Your assignment
Without the pictures, print the lines running from the beginning of the material to the line containing "camera: 20 degrees left, 15 degrees up", both ends included.
========================
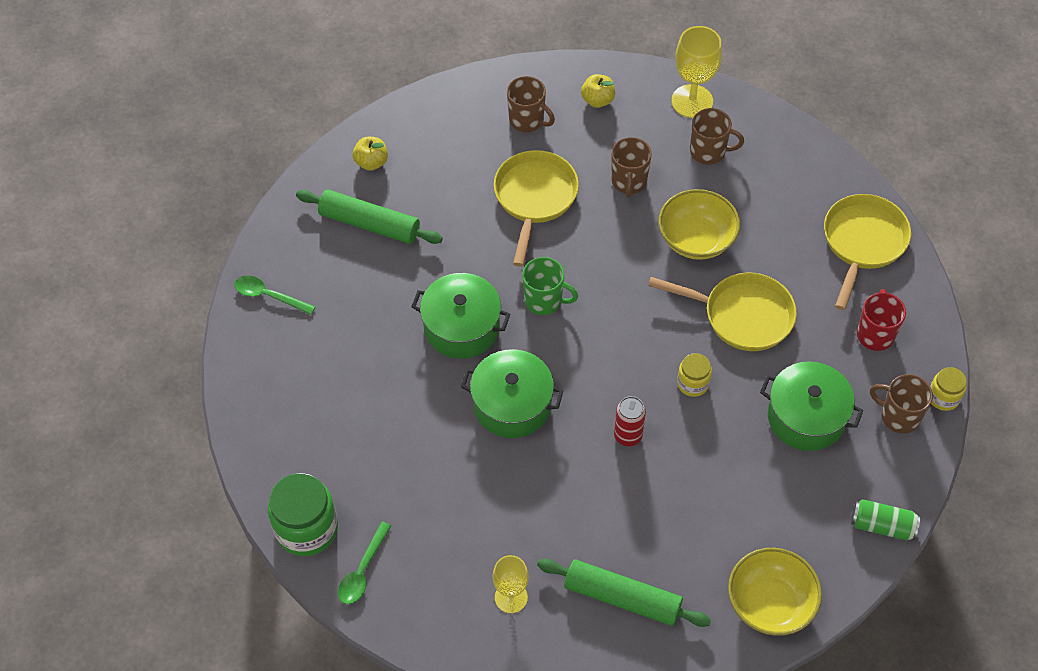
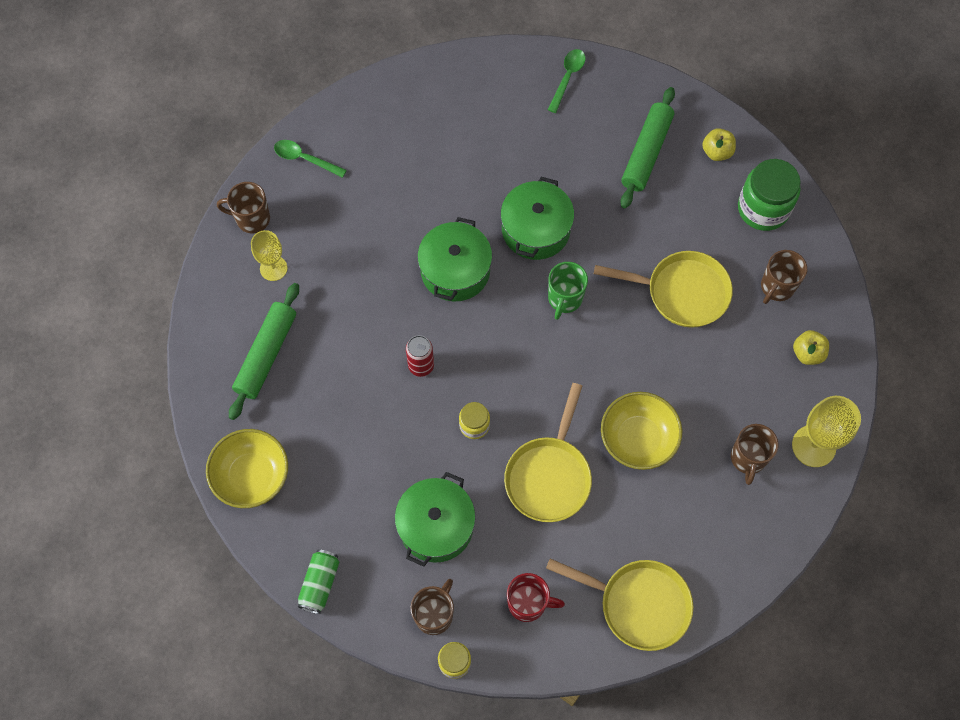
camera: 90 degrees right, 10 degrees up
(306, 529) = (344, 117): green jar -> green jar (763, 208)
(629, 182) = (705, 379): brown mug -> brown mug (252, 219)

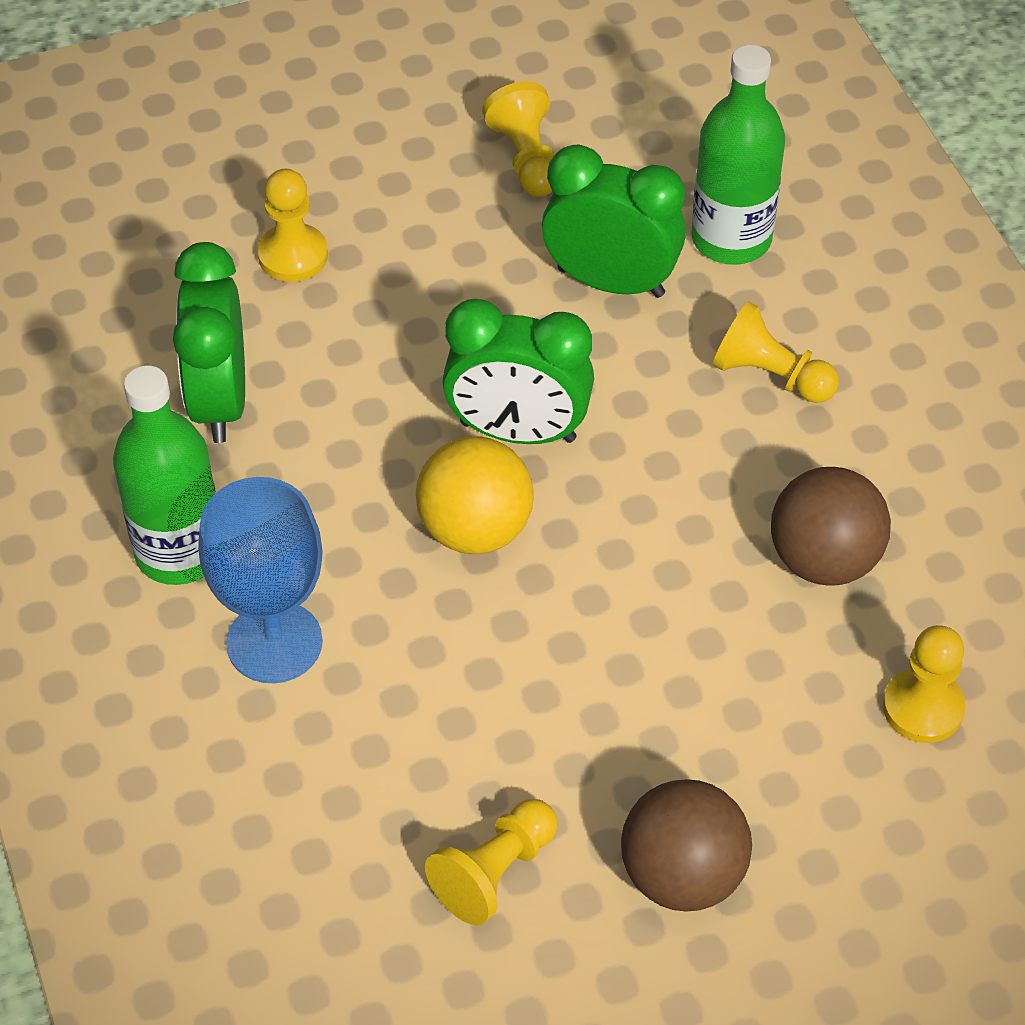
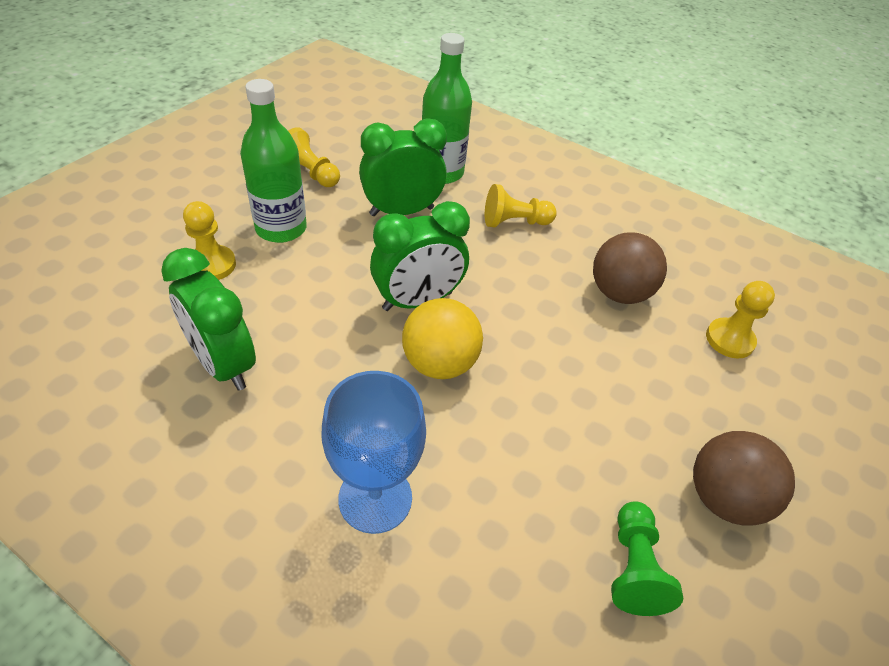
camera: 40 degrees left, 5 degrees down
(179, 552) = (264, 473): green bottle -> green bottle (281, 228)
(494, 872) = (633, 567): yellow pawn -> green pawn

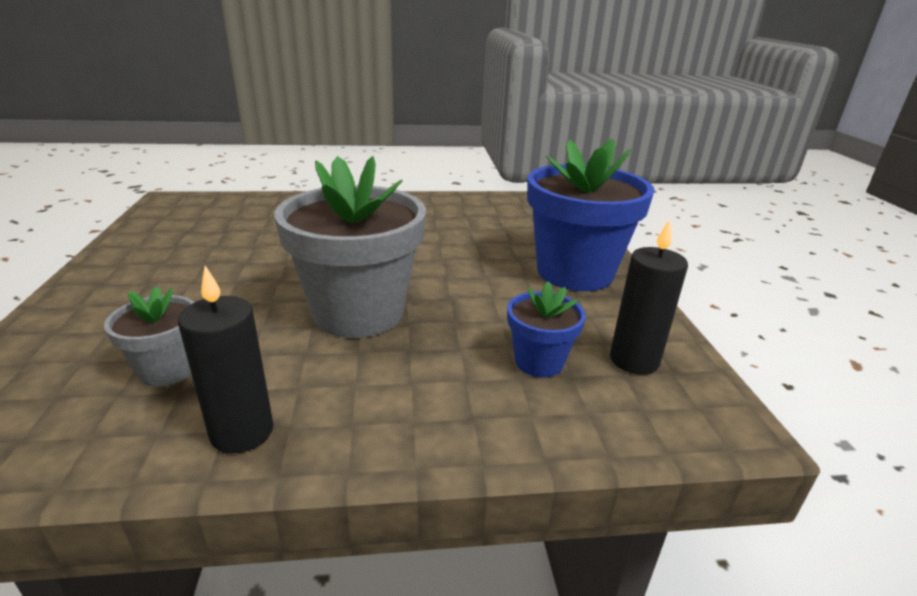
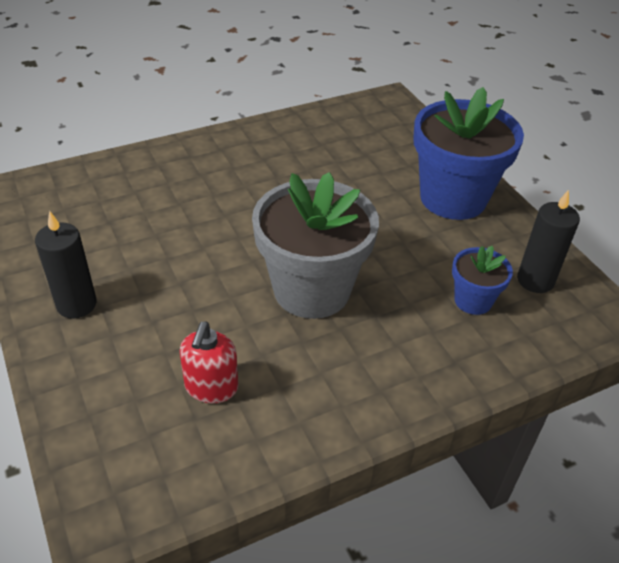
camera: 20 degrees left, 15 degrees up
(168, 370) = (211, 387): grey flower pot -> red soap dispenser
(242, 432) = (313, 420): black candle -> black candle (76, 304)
========================
Response to this exercise
camera: 90 degrees right, 10 degrees up
(306, 529) = (344, 117): green jar -> green jar (763, 208)
(629, 182) = (705, 379): brown mug -> brown mug (252, 219)

camera: 40 degrees left, 5 degrees down
(179, 552) = (264, 473): green bottle -> green bottle (281, 228)
(494, 872) = (633, 567): yellow pawn -> green pawn

camera: 20 degrees left, 15 degrees up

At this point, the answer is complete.